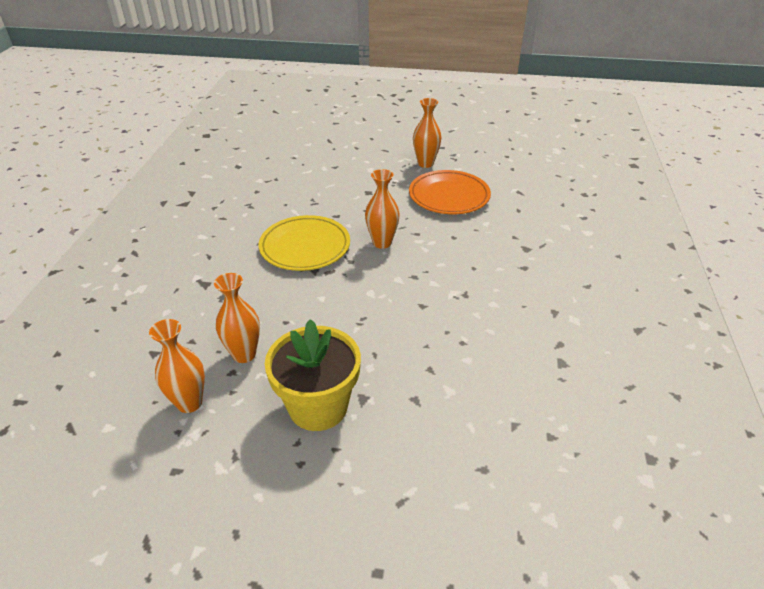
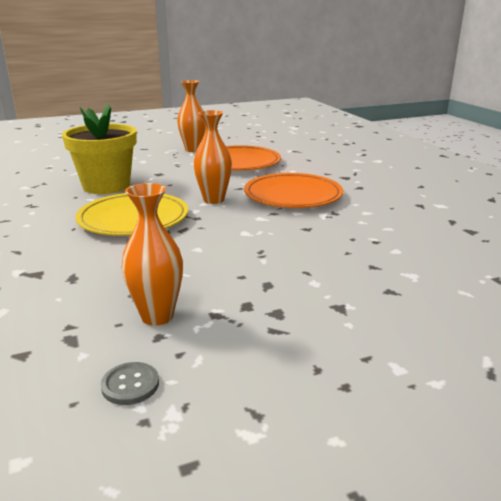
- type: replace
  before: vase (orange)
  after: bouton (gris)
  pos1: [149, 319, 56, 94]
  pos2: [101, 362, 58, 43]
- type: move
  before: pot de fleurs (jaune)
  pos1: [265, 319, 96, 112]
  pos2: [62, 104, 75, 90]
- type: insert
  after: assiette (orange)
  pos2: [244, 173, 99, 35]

________________________________________

*Brief*: Your task is to restate every record word for word. Omit all pictures.

*Answer*:
- type: replace
  before: vase (orange)
  after: bouton (gris)
  pos1: [149, 319, 56, 94]
  pos2: [101, 362, 58, 43]
- type: move
  before: pot de fleurs (jaune)
  pos1: [265, 319, 96, 112]
  pos2: [62, 104, 75, 90]
- type: insert
  after: assiette (orange)
  pos2: [244, 173, 99, 35]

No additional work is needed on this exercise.